Exercise directions »
Take every line from the data that has the word "schottky" in it.

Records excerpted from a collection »
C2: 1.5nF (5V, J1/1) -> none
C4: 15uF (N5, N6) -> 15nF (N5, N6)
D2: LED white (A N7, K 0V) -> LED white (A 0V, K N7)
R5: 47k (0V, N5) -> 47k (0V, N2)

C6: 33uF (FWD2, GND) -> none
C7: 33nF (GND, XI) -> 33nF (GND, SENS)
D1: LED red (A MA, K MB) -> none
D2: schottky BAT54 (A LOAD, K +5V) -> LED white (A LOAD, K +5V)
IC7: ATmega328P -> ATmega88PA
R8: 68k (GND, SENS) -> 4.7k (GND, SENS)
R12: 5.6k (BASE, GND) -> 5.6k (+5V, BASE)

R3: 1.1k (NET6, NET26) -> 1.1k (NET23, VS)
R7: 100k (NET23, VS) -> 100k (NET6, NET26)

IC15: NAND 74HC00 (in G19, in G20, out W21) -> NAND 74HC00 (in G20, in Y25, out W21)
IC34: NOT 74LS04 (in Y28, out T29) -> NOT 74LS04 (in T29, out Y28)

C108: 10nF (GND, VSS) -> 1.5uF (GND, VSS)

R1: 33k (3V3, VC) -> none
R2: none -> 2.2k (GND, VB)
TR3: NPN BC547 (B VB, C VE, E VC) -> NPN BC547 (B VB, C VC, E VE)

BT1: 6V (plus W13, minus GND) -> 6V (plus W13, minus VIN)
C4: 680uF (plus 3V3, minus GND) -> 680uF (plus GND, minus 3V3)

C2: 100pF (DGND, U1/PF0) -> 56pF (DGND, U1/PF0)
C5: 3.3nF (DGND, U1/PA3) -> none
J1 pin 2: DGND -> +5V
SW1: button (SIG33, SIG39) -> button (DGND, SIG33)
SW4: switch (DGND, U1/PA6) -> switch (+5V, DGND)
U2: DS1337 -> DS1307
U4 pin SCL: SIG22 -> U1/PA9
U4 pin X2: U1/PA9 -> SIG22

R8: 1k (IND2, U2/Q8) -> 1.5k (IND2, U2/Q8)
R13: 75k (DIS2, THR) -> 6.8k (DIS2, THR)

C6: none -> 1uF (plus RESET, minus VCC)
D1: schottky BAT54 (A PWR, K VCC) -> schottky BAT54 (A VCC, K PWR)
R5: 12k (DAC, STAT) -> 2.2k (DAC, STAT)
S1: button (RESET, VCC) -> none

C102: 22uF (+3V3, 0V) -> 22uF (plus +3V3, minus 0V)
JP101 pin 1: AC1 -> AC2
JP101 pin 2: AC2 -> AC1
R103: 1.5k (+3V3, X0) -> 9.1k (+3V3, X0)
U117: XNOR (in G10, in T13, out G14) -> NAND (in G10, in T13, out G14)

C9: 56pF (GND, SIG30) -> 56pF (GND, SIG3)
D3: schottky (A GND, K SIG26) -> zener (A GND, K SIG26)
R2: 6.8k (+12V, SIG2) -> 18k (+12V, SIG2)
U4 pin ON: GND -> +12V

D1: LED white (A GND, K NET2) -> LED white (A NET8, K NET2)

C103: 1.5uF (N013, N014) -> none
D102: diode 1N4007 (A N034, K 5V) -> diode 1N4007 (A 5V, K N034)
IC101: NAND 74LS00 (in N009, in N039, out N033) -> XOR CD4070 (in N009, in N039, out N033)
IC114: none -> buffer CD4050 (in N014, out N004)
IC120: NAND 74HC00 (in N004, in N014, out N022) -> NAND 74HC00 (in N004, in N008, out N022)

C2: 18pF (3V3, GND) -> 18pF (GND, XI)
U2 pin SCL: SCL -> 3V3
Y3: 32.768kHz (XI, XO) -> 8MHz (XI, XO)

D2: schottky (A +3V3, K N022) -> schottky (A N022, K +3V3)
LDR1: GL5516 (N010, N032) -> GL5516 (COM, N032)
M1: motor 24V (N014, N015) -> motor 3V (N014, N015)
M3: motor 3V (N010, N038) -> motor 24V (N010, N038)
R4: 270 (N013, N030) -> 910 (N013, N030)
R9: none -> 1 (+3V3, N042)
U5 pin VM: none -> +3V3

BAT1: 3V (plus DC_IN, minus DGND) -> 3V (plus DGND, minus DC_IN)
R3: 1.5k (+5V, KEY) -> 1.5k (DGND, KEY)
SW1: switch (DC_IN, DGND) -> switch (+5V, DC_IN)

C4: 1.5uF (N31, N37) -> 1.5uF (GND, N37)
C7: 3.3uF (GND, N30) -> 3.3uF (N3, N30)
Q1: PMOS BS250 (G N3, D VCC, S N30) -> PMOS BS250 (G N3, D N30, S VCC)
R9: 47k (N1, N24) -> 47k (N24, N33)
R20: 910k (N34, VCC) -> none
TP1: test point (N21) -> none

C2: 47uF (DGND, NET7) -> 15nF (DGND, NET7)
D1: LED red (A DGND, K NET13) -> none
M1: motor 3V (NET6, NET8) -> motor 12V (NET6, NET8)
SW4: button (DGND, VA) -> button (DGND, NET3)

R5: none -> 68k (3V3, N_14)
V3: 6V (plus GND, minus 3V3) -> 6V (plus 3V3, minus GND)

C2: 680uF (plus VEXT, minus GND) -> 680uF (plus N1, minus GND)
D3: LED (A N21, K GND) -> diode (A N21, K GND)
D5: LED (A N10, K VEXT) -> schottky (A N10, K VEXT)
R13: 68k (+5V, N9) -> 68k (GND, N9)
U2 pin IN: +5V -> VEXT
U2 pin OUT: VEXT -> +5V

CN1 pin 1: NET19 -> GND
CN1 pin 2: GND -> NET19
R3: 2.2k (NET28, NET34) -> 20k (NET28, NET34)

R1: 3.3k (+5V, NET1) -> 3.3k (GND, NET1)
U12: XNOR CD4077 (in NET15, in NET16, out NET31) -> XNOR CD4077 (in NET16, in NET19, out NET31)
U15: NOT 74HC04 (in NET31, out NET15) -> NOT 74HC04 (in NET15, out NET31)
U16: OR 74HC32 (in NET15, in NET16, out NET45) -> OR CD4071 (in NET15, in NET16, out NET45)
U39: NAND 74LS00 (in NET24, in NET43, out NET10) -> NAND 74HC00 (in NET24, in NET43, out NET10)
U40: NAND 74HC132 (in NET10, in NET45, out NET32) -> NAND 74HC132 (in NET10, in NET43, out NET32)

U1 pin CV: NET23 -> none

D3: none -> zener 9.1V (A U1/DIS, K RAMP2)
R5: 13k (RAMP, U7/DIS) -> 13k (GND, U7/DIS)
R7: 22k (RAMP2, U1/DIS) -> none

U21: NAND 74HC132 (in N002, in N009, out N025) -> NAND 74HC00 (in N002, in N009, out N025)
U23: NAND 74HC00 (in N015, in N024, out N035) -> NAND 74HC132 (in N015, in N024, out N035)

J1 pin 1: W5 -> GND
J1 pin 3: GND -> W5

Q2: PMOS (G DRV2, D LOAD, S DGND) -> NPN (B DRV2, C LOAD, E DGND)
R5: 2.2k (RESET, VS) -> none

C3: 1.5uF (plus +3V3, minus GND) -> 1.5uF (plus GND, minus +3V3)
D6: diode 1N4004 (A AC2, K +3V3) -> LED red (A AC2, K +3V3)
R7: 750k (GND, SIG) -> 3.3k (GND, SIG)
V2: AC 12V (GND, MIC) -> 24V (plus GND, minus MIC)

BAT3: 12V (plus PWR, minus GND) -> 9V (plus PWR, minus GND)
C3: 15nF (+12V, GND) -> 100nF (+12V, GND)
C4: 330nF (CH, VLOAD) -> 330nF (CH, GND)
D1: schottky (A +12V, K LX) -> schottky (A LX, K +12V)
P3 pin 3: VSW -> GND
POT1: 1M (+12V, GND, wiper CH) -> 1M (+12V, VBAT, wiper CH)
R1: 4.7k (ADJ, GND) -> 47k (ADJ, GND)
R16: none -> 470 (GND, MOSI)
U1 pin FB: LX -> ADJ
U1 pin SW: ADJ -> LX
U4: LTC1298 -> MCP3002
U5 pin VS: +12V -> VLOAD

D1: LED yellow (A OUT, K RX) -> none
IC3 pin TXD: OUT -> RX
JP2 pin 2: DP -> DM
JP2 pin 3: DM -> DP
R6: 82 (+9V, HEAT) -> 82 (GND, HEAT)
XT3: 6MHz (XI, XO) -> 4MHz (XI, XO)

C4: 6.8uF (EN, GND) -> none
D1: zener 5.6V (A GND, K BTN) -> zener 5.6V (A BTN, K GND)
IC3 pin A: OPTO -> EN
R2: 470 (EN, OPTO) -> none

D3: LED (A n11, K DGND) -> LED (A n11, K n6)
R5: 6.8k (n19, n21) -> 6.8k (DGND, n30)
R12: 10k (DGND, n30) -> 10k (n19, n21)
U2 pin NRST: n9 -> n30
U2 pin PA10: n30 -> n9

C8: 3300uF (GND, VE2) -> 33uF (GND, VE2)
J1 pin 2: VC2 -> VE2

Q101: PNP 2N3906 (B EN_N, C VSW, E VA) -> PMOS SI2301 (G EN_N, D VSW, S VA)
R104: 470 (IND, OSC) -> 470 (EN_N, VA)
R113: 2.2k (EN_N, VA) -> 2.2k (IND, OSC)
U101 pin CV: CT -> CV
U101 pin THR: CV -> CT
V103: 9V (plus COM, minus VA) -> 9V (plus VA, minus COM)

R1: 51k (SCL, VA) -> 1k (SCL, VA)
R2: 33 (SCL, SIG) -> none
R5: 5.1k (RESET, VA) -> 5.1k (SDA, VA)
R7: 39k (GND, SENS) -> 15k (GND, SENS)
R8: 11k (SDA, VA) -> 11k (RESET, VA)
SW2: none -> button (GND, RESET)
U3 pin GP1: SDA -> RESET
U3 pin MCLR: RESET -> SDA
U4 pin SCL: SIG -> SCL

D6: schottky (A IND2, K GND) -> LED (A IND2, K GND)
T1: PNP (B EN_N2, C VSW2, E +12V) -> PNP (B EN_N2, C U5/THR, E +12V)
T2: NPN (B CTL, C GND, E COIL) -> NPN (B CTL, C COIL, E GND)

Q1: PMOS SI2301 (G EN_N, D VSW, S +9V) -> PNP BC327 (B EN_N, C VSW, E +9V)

Output for this exercise »
D2: schottky BAT54 (A LOAD, K +5V) -> LED white (A LOAD, K +5V)
D1: schottky BAT54 (A PWR, K VCC) -> schottky BAT54 (A VCC, K PWR)
D3: schottky (A GND, K SIG26) -> zener (A GND, K SIG26)
D2: schottky (A +3V3, K N022) -> schottky (A N022, K +3V3)
D5: LED (A N10, K VEXT) -> schottky (A N10, K VEXT)
D1: schottky (A +12V, K LX) -> schottky (A LX, K +12V)
D6: schottky (A IND2, K GND) -> LED (A IND2, K GND)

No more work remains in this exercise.